• MATERIAL FOR THE TASK
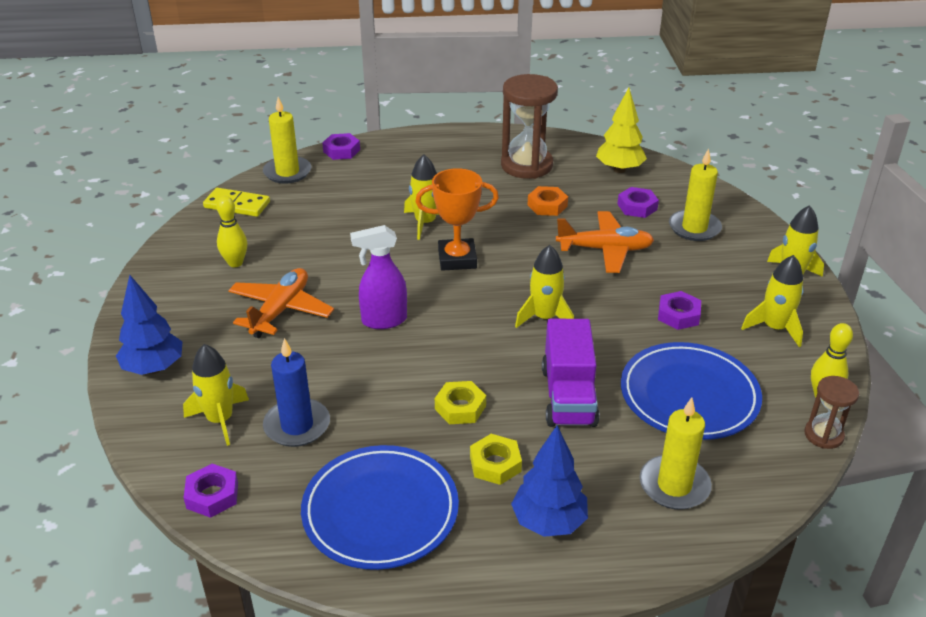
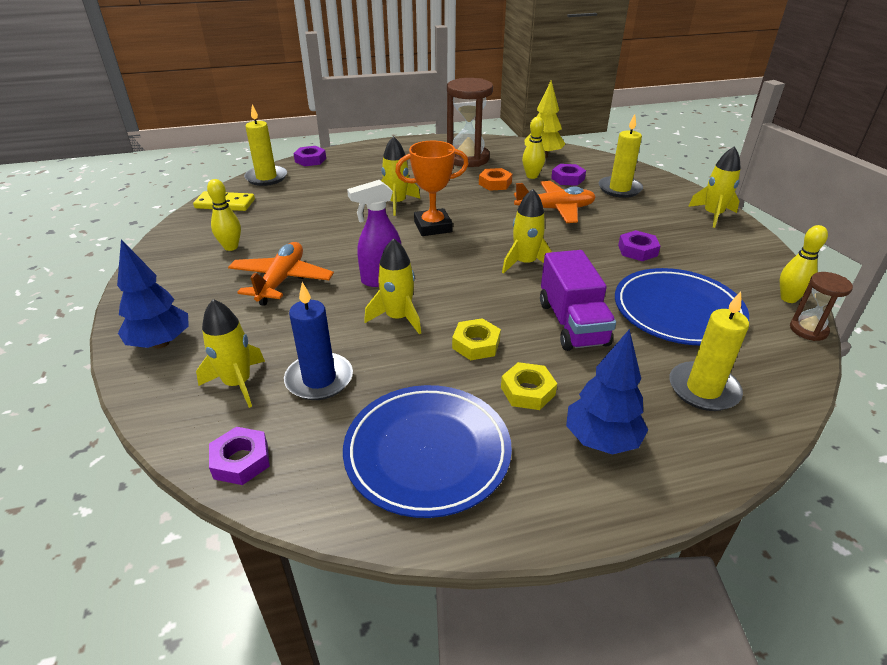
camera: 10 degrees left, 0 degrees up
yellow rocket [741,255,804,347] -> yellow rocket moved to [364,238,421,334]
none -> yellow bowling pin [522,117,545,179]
==
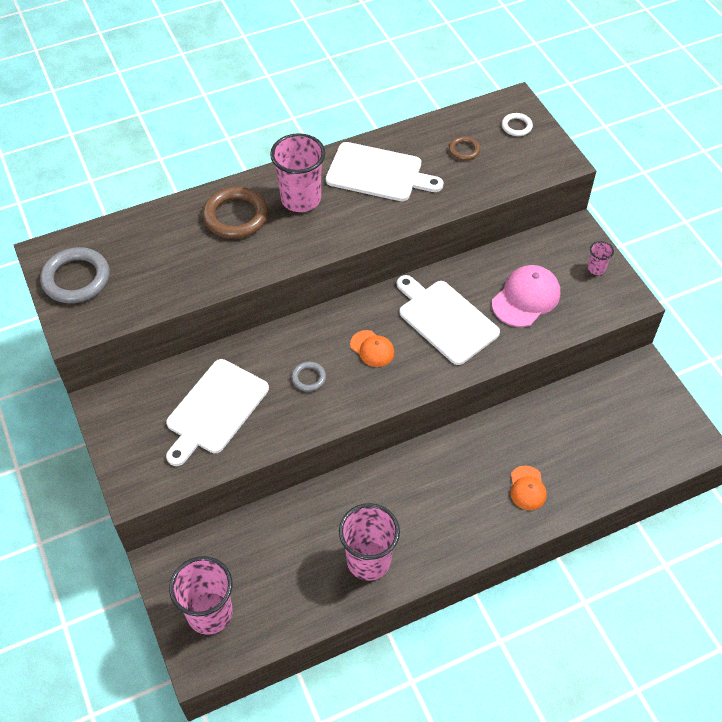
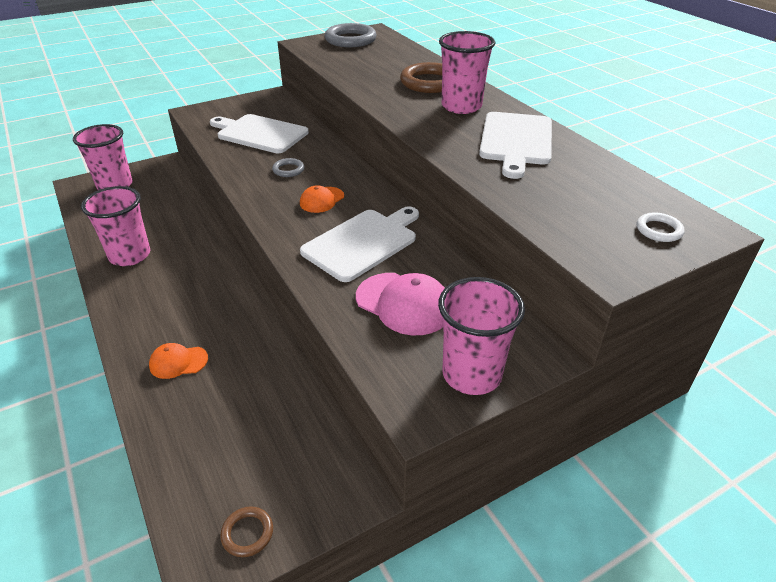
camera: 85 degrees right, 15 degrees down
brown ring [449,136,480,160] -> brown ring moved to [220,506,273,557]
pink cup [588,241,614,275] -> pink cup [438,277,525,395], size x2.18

• ACTIVITY
Only one stretch of the records above is wanted: the lines between the one holding "brown ring [449,136,480,160]" and the one holding "pink cup [588,241,614,275]", inclusive, reproduced exactly.

• TASK RESULT
brown ring [449,136,480,160] -> brown ring moved to [220,506,273,557]
pink cup [588,241,614,275] -> pink cup [438,277,525,395], size x2.18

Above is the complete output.